**RECORDS SHOWN**

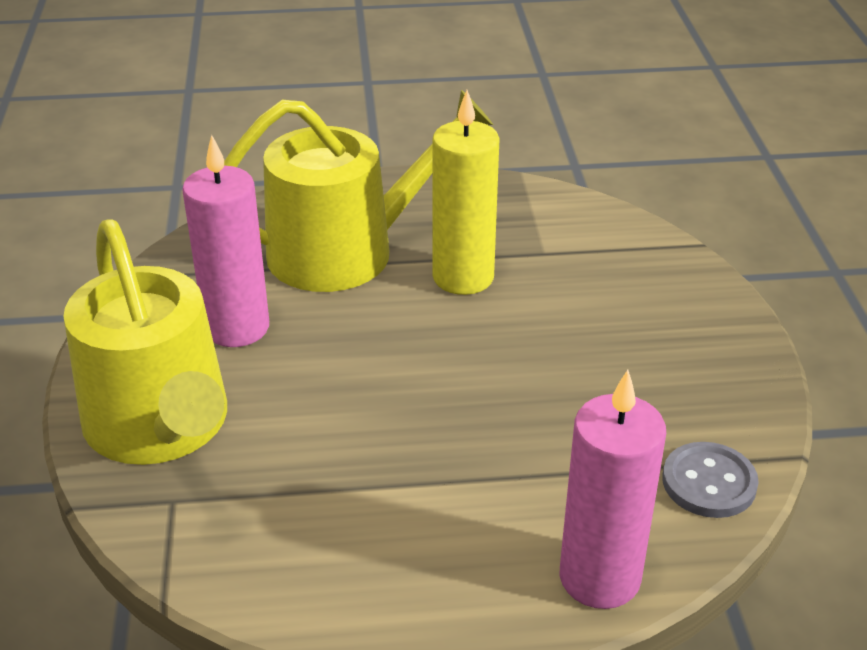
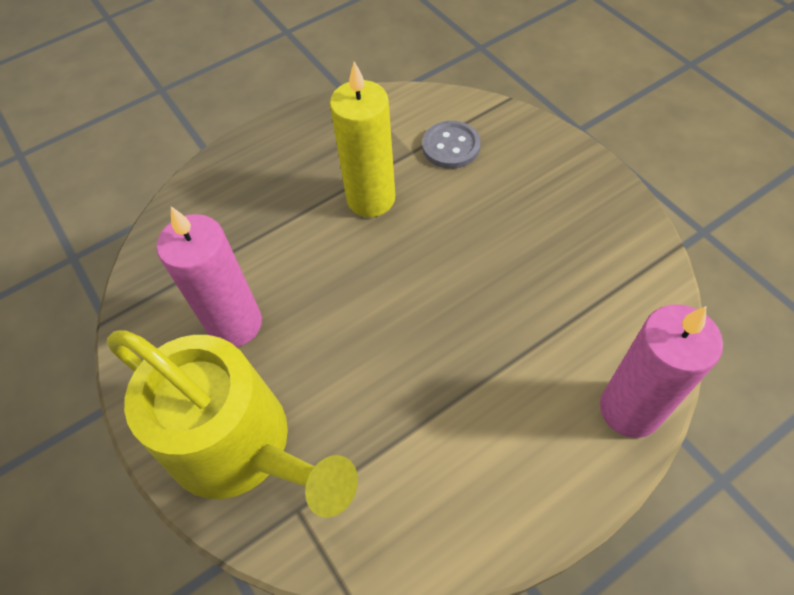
camera: 25 degrees left, 20 degrees up
(346, 251) = (269, 213): yellow watering can -> none
(709, 482) = (643, 295): grey button -> grey button (451, 146)

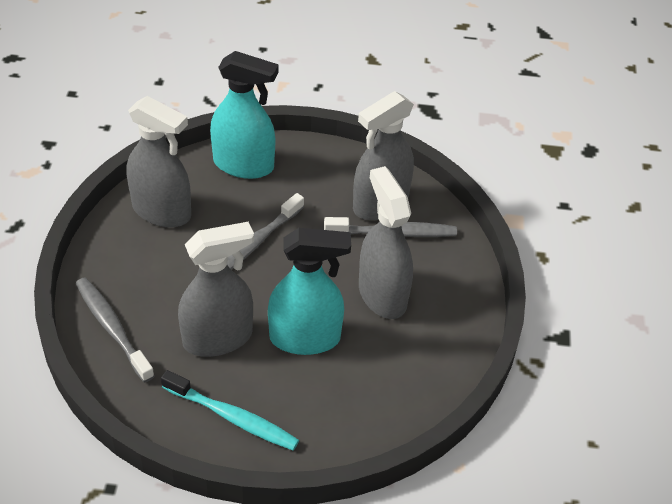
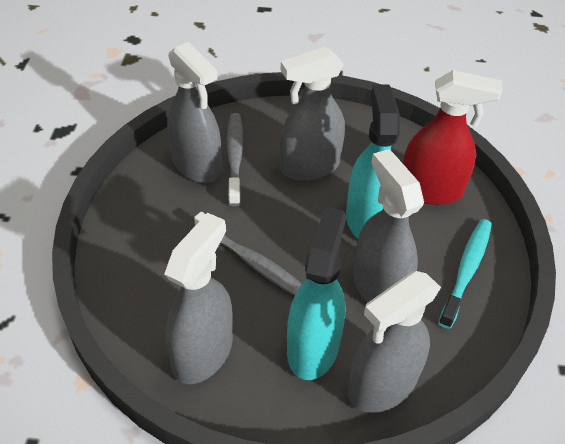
camera: 90 degrees left, 0 degrees up
(112, 328) = (382, 385): grey toothbrush -> grey spray bottle
(244, 165) = (132, 276): turquoise spray bottle -> turquoise spray bottle (313, 347)
(348, 403) = (430, 190): none -> red spray bottle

**EXERCISE DETAILS**
Each line above is to be repeated exactly as written; no picture is carried over.

**RESULT**
camera: 25 degrees left, 20 degrees up
(346, 251) = (269, 213): yellow watering can -> none
(709, 482) = (643, 295): grey button -> grey button (451, 146)

camera: 90 degrees left, 0 degrees up
(112, 328) = (382, 385): grey toothbrush -> grey spray bottle
(244, 165) = (132, 276): turquoise spray bottle -> turquoise spray bottle (313, 347)
(348, 403) = (430, 190): none -> red spray bottle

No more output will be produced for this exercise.